* Your objective: Search the data for the word "orange" and copy each line that has it.

* Dataset excerpt:
+ + + +

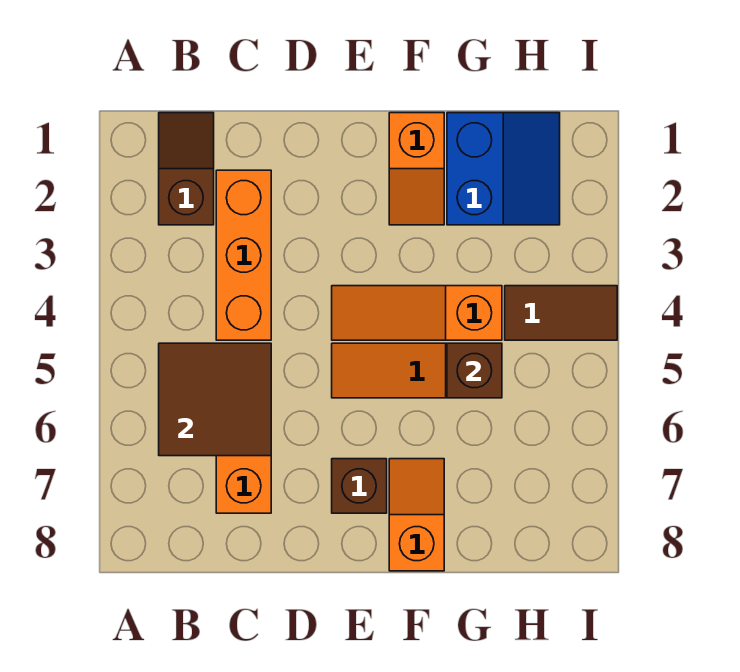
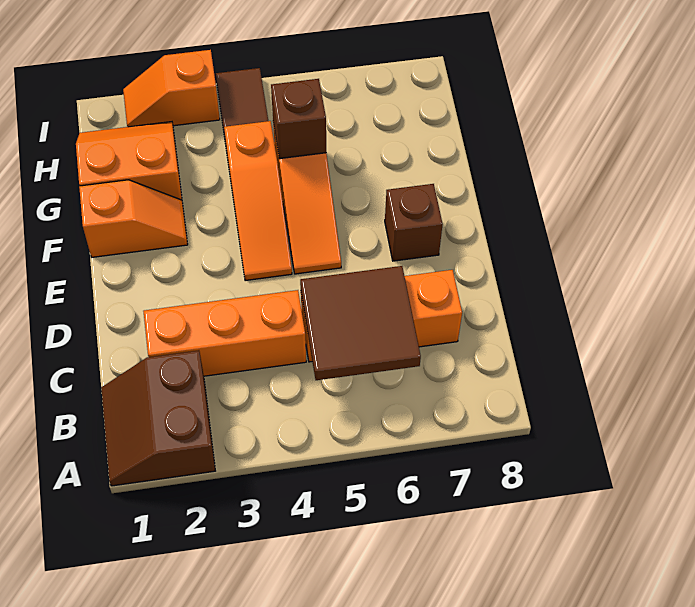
brown slope B1:B2 level 1 top 2 -> brown slope A1:B2 level 1 top 2
orange slope F7:F8 level 1 top 8 -> orange slope I2:I3 level 1 top 3
blue slope G1:H2 level 1 top G -> orange slope G1:H2 level 1 top G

+ + + +

* Answer box:
orange slope F7:F8 level 1 top 8 -> orange slope I2:I3 level 1 top 3
blue slope G1:H2 level 1 top G -> orange slope G1:H2 level 1 top G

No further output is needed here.